What to do – Retype the records below from their first line through the line containing "repainted,Geldbörse [gelb],[612 344],Geldbörse", and include nothing else.

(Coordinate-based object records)
>>>>>
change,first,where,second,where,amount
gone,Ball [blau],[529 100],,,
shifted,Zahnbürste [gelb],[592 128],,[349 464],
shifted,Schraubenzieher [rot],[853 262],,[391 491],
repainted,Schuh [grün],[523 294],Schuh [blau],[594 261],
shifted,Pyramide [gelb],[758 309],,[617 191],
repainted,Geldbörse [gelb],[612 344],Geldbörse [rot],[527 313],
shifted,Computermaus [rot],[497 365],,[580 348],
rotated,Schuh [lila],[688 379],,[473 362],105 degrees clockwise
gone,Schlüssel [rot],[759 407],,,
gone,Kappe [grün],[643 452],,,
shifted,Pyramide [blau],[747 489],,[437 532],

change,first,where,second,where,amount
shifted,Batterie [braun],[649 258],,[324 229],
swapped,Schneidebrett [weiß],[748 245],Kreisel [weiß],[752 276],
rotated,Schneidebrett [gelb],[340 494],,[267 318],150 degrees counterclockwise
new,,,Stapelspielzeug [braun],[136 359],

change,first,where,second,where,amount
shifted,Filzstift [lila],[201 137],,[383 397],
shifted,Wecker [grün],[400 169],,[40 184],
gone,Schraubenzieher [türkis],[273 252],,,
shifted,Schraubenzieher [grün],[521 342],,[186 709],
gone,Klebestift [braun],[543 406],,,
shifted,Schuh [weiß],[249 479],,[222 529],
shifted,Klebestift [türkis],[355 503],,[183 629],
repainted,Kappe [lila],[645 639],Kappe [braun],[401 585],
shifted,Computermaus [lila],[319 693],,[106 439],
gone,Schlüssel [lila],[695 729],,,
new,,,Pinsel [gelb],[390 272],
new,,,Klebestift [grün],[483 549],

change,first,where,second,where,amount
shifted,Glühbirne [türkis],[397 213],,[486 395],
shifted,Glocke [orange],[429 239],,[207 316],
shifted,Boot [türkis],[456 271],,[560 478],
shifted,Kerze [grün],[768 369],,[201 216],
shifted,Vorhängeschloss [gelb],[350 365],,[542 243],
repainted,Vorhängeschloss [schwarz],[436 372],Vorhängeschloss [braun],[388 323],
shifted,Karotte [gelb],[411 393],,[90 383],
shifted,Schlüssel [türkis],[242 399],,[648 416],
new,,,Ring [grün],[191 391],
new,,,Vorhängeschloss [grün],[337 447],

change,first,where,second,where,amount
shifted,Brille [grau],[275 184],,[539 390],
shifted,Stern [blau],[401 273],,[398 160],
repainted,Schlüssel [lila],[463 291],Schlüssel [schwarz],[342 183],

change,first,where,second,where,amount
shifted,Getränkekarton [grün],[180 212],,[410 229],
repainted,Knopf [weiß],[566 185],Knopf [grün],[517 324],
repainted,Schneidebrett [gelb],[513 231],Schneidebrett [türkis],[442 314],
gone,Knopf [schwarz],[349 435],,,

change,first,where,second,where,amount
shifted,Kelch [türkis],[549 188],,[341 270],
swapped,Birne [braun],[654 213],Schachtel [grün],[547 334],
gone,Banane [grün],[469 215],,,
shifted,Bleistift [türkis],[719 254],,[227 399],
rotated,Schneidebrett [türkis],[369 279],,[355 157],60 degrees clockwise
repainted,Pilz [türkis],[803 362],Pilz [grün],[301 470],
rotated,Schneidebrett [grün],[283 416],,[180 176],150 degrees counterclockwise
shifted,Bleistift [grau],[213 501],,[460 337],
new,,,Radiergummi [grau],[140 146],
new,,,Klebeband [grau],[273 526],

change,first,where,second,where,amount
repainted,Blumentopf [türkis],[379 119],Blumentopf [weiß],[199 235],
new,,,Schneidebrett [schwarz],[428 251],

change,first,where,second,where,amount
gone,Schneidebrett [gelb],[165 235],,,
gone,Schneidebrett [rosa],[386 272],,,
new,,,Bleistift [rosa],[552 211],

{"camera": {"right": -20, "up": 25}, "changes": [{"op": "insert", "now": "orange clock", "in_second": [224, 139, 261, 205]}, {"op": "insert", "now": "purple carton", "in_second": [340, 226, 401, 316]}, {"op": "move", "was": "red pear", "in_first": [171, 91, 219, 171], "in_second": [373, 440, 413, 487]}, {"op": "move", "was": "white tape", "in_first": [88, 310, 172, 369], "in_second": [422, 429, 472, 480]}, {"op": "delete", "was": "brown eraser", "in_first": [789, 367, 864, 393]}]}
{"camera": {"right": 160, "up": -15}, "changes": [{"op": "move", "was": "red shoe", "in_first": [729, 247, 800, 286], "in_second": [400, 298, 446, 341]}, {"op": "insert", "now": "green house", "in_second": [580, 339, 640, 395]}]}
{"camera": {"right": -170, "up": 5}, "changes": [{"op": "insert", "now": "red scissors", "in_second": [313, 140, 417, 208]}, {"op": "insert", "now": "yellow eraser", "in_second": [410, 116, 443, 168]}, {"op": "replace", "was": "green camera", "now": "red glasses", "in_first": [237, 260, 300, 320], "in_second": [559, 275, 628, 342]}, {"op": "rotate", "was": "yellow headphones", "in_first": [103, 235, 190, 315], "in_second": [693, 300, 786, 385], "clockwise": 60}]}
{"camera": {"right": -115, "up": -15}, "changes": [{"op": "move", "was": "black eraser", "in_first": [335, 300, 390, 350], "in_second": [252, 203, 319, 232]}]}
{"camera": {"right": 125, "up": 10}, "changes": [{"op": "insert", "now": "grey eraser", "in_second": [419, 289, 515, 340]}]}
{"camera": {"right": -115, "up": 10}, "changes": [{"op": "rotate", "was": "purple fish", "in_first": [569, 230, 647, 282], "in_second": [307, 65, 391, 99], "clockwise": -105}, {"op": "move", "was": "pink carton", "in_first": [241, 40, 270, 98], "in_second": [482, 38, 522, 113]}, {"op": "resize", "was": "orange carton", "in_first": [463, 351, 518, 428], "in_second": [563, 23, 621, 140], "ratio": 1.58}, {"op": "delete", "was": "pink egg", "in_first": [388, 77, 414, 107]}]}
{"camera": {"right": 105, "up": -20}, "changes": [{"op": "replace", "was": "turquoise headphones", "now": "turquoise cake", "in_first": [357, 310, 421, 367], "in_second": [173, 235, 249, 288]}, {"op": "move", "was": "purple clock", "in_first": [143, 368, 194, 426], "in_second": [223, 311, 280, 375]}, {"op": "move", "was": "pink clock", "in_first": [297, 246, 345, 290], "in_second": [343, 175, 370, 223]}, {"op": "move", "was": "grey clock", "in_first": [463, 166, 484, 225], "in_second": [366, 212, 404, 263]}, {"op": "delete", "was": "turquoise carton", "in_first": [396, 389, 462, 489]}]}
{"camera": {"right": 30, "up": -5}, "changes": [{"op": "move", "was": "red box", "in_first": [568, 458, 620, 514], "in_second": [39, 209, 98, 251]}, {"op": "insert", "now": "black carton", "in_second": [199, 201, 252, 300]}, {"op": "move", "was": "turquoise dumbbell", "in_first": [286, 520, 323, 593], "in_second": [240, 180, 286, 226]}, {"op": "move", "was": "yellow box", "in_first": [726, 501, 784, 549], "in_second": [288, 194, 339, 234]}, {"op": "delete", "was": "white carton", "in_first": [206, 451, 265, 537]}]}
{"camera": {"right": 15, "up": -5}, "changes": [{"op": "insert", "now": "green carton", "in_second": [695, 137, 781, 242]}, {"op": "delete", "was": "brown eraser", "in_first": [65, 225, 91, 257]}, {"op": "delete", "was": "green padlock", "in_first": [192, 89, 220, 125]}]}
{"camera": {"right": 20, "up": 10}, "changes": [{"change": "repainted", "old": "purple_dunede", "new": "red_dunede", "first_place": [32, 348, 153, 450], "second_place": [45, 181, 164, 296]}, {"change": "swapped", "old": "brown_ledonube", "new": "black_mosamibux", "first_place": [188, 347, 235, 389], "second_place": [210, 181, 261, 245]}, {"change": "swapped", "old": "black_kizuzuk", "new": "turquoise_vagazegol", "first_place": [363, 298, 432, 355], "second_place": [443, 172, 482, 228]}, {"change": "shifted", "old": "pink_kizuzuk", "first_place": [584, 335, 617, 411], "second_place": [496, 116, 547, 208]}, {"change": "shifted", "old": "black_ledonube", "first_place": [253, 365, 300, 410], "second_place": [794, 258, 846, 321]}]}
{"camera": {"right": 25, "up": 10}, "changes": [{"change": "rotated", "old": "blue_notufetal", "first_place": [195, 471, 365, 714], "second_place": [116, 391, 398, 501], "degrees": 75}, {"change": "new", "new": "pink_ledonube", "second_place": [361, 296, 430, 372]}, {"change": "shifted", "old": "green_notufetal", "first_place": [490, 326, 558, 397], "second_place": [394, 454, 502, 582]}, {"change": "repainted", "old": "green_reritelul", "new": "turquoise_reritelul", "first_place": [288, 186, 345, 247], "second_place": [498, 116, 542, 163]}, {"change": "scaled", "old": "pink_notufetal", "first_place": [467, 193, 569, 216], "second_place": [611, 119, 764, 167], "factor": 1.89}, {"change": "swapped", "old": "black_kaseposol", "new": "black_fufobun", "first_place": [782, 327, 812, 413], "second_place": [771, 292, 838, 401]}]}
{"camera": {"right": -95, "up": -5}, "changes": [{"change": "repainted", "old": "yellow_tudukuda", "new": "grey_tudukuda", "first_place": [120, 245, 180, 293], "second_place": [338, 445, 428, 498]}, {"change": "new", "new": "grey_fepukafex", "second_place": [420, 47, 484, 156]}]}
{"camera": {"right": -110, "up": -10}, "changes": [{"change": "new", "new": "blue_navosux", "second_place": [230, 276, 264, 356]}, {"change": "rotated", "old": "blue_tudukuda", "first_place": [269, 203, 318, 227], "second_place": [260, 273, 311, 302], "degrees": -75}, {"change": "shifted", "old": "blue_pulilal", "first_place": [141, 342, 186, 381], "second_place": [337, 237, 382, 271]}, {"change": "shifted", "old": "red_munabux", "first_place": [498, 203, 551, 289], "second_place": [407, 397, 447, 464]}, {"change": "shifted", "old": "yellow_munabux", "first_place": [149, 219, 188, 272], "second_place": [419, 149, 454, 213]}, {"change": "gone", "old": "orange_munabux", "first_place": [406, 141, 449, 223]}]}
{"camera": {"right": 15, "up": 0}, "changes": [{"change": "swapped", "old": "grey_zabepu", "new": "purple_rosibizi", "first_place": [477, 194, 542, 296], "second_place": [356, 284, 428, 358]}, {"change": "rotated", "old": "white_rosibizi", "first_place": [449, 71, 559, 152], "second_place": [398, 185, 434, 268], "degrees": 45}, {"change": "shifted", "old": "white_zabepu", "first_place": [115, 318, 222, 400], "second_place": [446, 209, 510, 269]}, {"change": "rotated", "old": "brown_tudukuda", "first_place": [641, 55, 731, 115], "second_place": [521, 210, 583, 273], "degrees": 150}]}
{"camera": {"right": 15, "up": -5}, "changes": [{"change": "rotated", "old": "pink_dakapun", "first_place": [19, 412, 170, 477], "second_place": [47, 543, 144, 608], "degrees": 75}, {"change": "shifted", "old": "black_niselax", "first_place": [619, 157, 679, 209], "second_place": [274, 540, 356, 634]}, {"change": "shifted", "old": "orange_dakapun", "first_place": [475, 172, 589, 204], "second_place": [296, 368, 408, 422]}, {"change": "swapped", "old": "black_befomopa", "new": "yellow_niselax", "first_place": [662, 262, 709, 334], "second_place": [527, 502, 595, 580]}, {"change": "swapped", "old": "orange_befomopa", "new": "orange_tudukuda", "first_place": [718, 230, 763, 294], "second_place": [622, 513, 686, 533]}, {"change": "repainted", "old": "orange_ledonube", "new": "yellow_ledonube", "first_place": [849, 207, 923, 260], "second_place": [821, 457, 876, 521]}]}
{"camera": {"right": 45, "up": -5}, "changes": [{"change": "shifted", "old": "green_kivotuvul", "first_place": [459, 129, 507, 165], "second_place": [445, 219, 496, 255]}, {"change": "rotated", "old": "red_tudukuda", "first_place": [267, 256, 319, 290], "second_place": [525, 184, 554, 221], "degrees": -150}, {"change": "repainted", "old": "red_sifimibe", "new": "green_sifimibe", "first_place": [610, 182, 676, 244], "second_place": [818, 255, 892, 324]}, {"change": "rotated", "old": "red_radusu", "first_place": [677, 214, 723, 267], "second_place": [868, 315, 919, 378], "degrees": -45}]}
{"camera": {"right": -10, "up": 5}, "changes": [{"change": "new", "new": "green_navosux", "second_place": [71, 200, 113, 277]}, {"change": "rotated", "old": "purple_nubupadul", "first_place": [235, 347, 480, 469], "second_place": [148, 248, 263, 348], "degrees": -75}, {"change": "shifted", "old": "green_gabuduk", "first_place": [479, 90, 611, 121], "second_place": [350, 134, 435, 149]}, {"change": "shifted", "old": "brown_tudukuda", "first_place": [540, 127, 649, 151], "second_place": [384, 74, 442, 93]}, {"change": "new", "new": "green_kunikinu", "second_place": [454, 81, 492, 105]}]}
<<<<<
Response area –
change,first,where,second,where,amount
gone,Ball [blau],[529 100],,,
shifted,Zahnbürste [gelb],[592 128],,[349 464],
shifted,Schraubenzieher [rot],[853 262],,[391 491],
repainted,Schuh [grün],[523 294],Schuh [blau],[594 261],
shifted,Pyramide [gelb],[758 309],,[617 191],
repainted,Geldbörse [gelb],[612 344],Geldbörse [rot],[527 313],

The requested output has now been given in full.